=== Exercise data ===

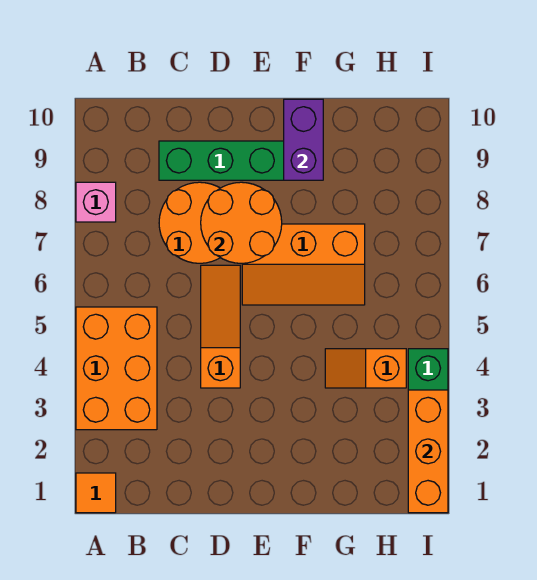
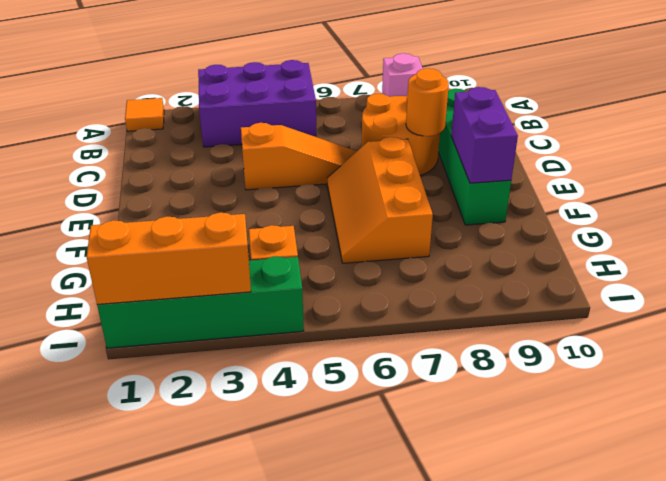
orange brick A3:B5 level 1 -> purple brick A3:B5 level 1
orange round brick D7:E8 level 2 -> orange round brick D8 level 2
purple brick F9:F10 level 2 -> purple brick E9:F9 level 2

===

**Problem requirements:**
Return every line above where "purple" appears.

**Your response:**
orange brick A3:B5 level 1 -> purple brick A3:B5 level 1
purple brick F9:F10 level 2 -> purple brick E9:F9 level 2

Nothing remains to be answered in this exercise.